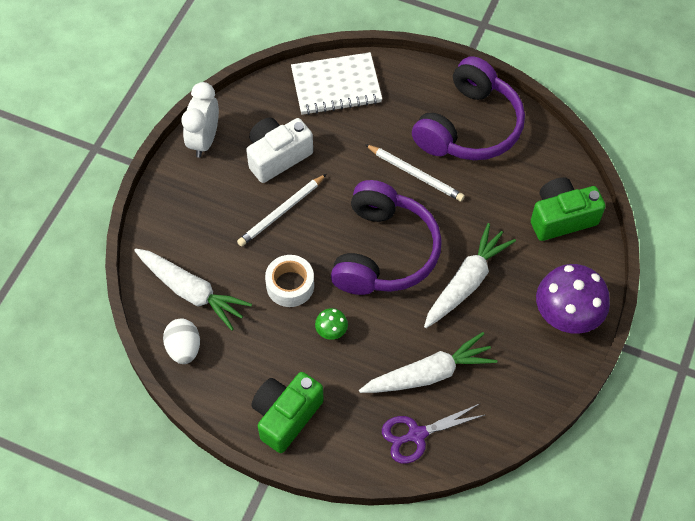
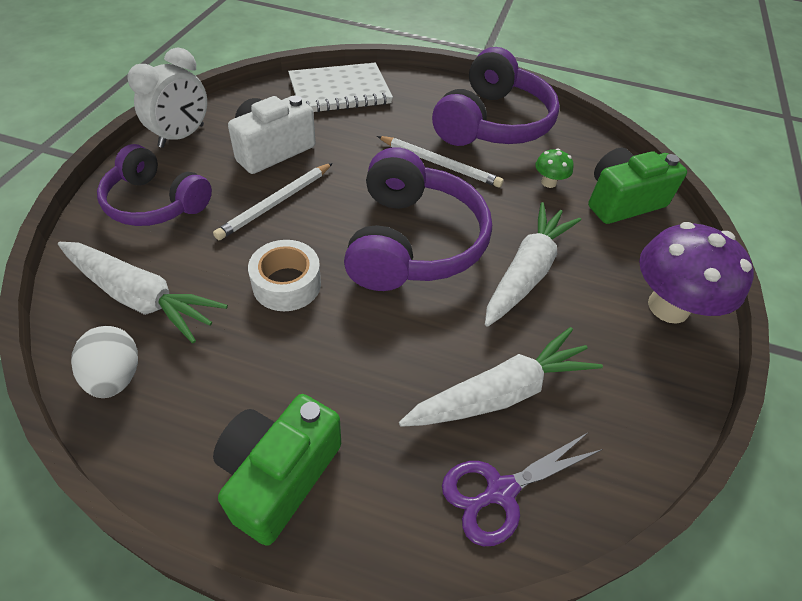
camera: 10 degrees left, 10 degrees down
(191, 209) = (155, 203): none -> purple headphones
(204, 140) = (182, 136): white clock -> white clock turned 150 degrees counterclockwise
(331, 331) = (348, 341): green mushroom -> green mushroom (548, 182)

---

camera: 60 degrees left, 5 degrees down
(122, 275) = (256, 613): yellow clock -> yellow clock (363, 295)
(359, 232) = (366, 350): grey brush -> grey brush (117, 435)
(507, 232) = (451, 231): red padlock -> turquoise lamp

## Instructions for the task
In the material above, find the line containing "camera: 10 degrees left, 10 degrees down" and the line containing "(331, 331) = (348, 341): green", then write out exactly those two lines and every line between them, and nothing more.

## Answer
camera: 10 degrees left, 10 degrees down
(191, 209) = (155, 203): none -> purple headphones
(204, 140) = (182, 136): white clock -> white clock turned 150 degrees counterclockwise
(331, 331) = (348, 341): green mushroom -> green mushroom (548, 182)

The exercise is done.